:: Task ::
In the entries, find all lines that hold the word "this" and copy them.

:: Source data ::
=== Begin Enclosure ===
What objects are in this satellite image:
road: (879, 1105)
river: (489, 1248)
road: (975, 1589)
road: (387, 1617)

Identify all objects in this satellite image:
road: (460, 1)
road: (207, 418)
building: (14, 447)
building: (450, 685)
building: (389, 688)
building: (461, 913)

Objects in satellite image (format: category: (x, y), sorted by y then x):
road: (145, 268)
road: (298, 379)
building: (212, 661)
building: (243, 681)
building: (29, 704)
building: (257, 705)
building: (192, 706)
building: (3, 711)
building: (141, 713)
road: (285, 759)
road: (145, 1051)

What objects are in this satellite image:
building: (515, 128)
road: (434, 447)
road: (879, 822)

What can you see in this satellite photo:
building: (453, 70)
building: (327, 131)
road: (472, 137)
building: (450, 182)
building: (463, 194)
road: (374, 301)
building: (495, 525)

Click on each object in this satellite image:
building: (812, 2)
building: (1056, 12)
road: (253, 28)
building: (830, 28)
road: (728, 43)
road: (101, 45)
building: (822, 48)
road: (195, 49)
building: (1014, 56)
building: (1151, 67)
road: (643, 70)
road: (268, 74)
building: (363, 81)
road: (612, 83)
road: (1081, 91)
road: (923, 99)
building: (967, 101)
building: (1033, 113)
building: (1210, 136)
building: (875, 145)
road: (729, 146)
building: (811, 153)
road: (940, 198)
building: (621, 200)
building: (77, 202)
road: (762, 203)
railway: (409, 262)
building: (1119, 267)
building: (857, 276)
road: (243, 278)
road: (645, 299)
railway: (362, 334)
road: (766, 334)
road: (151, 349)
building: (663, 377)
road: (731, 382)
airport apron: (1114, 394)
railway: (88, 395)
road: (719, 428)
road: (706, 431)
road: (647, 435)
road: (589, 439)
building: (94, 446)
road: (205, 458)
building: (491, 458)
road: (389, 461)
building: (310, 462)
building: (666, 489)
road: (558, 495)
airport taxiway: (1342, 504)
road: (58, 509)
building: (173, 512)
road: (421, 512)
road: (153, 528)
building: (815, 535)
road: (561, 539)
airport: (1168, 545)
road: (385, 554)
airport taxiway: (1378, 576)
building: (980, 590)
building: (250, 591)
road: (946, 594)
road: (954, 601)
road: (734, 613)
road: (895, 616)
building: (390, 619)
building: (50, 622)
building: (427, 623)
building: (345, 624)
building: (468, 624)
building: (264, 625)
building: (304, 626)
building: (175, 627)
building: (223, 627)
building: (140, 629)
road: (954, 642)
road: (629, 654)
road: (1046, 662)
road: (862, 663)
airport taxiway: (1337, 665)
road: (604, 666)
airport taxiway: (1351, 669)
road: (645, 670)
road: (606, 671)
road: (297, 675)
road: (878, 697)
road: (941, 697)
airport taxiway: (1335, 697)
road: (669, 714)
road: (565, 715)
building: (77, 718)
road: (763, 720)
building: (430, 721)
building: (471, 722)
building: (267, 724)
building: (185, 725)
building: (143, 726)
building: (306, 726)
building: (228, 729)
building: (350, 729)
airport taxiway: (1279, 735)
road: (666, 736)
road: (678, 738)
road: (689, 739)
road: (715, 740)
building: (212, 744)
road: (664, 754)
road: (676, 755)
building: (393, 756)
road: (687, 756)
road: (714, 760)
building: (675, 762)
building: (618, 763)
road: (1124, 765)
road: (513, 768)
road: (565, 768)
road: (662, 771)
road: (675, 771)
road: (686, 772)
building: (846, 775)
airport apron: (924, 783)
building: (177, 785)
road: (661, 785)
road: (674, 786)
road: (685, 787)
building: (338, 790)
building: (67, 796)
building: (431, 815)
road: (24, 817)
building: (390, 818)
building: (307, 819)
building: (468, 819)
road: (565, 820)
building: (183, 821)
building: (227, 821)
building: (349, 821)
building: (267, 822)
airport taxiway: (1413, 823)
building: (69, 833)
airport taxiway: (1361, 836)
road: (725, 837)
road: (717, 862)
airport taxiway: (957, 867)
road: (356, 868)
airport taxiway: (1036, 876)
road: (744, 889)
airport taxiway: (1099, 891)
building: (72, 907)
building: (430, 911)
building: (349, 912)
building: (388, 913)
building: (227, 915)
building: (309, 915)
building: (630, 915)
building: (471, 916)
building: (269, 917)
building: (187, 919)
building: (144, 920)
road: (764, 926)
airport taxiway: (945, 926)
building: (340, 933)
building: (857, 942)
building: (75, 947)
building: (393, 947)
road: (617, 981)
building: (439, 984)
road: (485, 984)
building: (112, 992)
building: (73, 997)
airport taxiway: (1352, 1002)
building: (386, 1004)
=== End Enclosure ===
:: Result ::
What objects are in this satellite image:
Identify all objects in this satellite image:
What objects are in this satellite image:
What can you see in this satellite photo:
Click on each object in this satellite image:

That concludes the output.